*** Information given ***

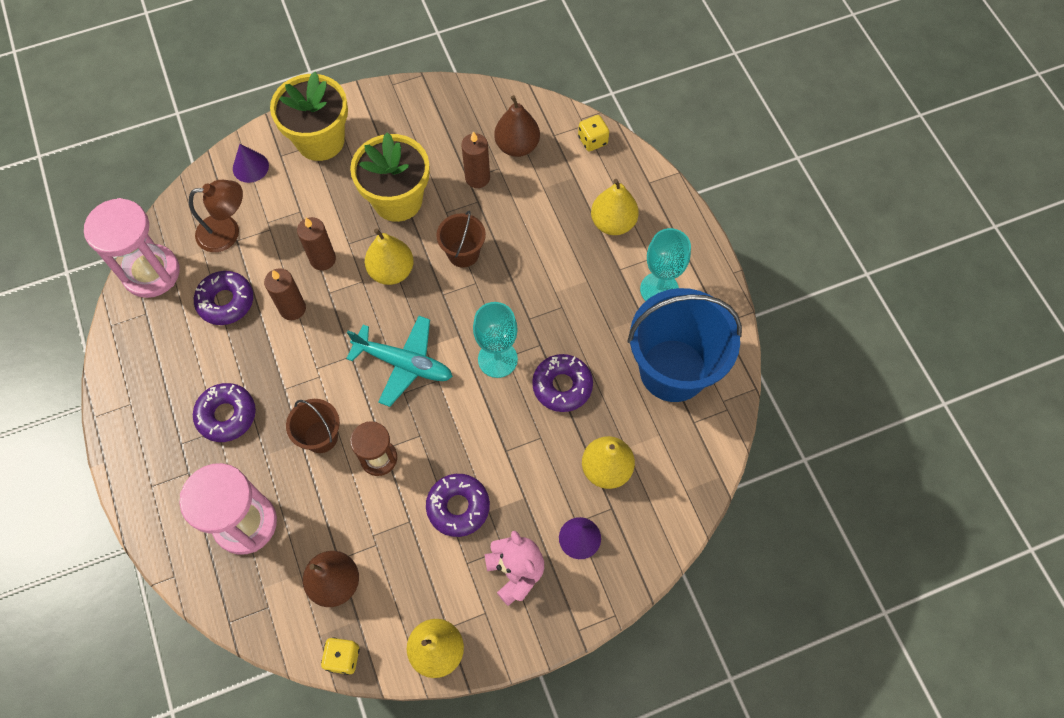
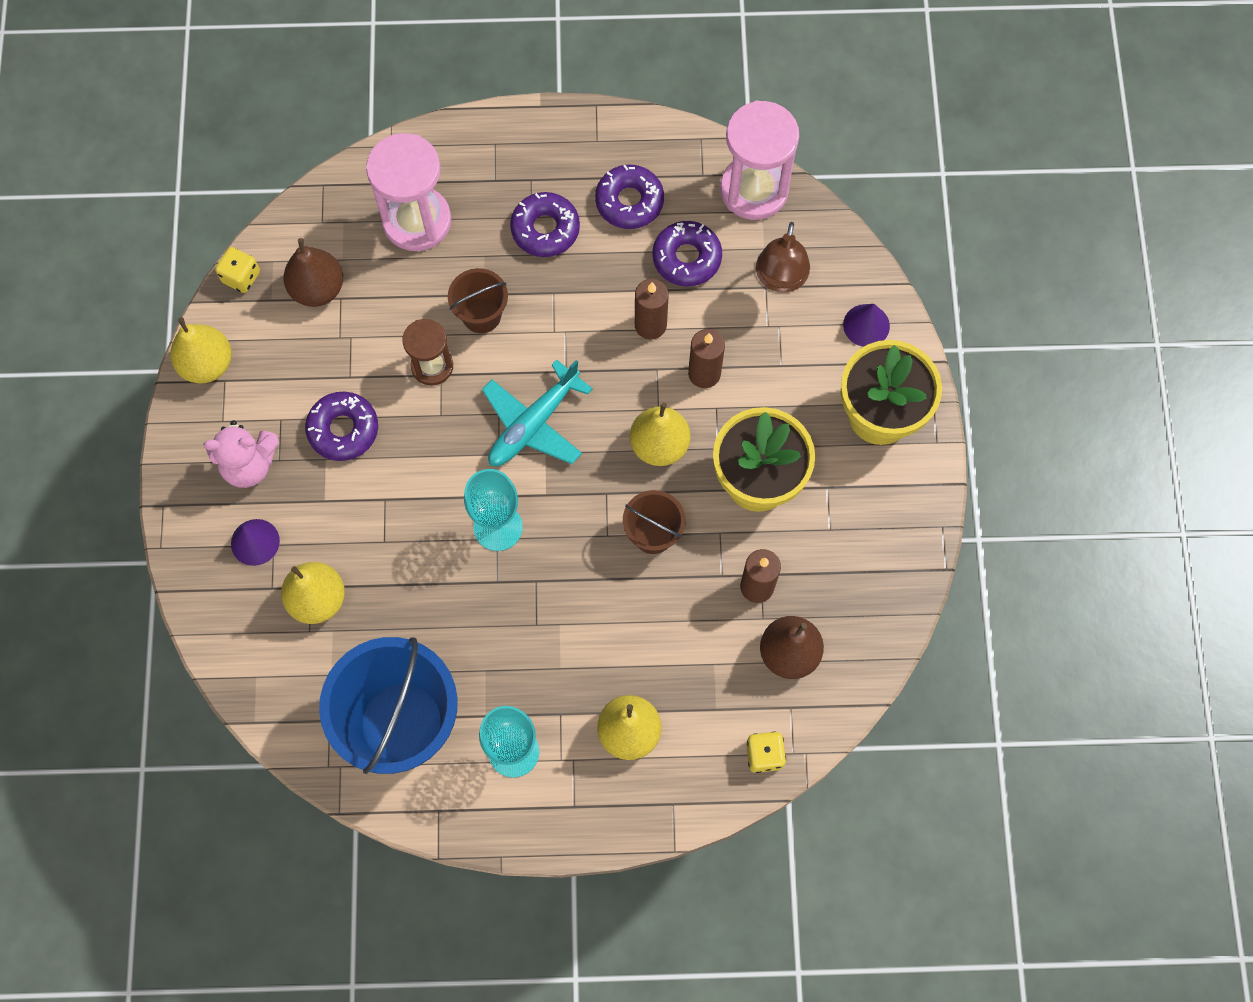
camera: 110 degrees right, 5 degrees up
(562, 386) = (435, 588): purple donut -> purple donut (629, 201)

*** End of Information given ***
*** Information given ***

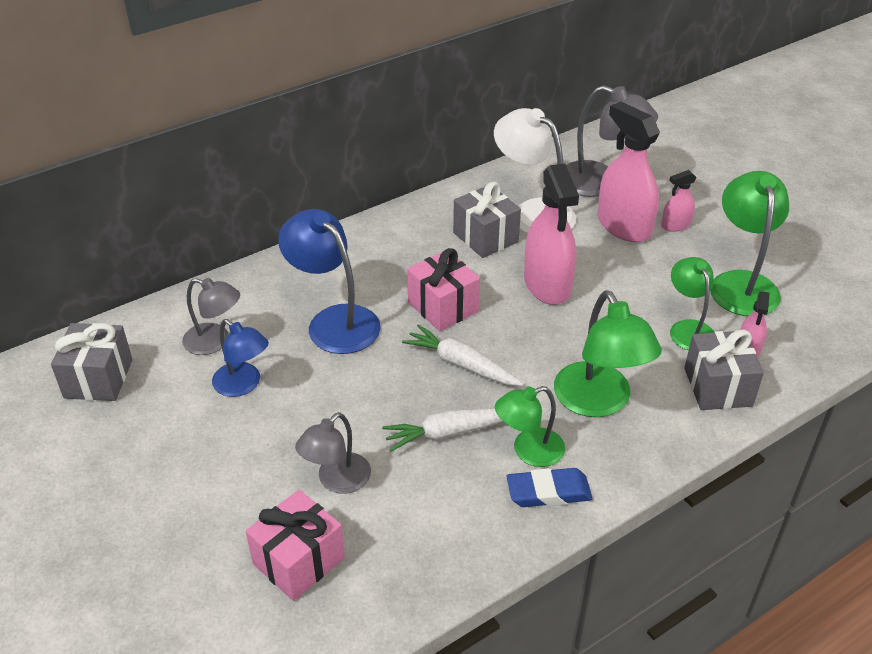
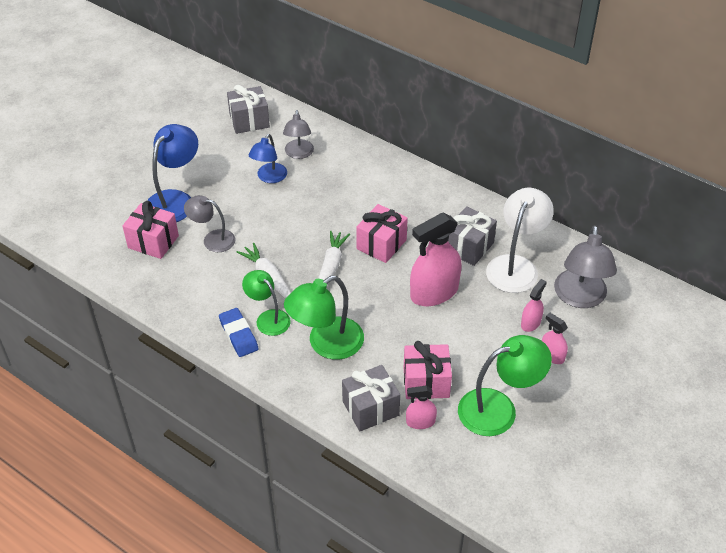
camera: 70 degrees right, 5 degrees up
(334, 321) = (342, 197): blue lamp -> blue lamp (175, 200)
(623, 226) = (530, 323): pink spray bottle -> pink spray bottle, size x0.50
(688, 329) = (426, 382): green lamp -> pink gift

*** End of Information given ***
*** Information given ***

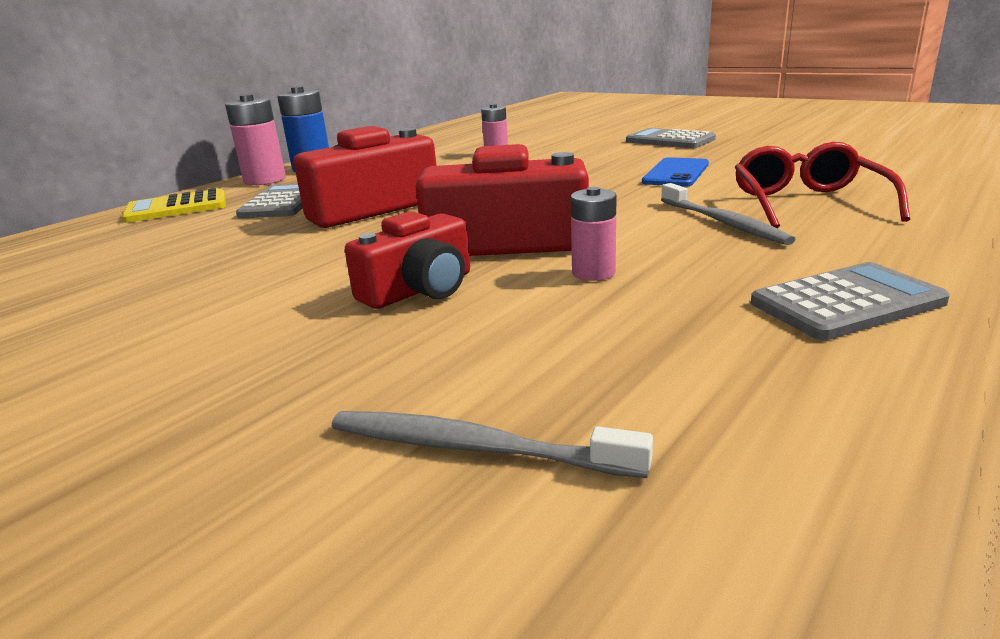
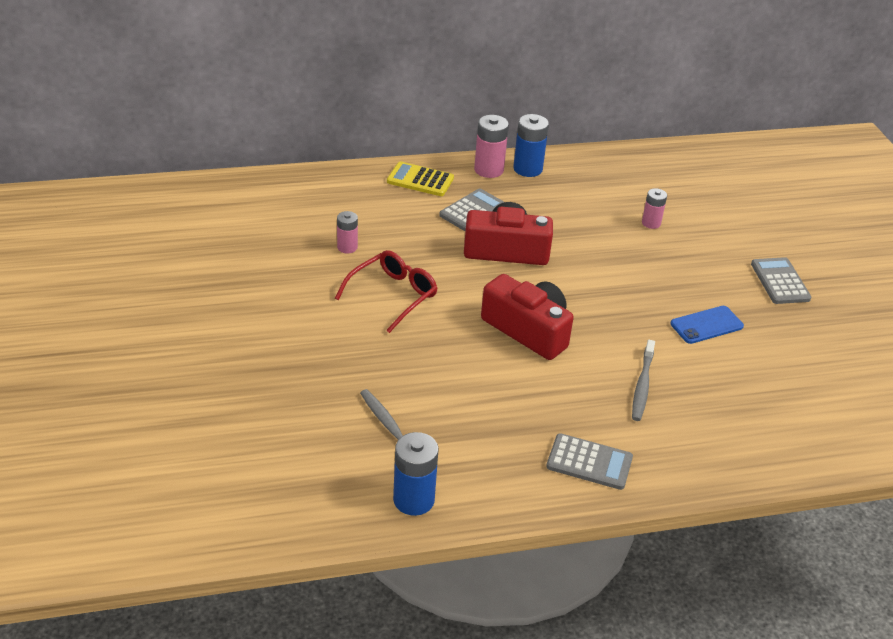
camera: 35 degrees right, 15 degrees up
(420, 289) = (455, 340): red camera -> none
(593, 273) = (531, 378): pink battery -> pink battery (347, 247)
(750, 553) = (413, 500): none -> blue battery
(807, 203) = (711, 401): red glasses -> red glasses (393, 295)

*** End of Information given ***

From the material above, set down exactly the lines between the line holding "camera: 35 degrees right, 15 degrees up" and the line holding "(807, 203) = (711, 401): red", inclusive. Include nothing else.

camera: 35 degrees right, 15 degrees up
(420, 289) = (455, 340): red camera -> none
(593, 273) = (531, 378): pink battery -> pink battery (347, 247)
(750, 553) = (413, 500): none -> blue battery
(807, 203) = (711, 401): red glasses -> red glasses (393, 295)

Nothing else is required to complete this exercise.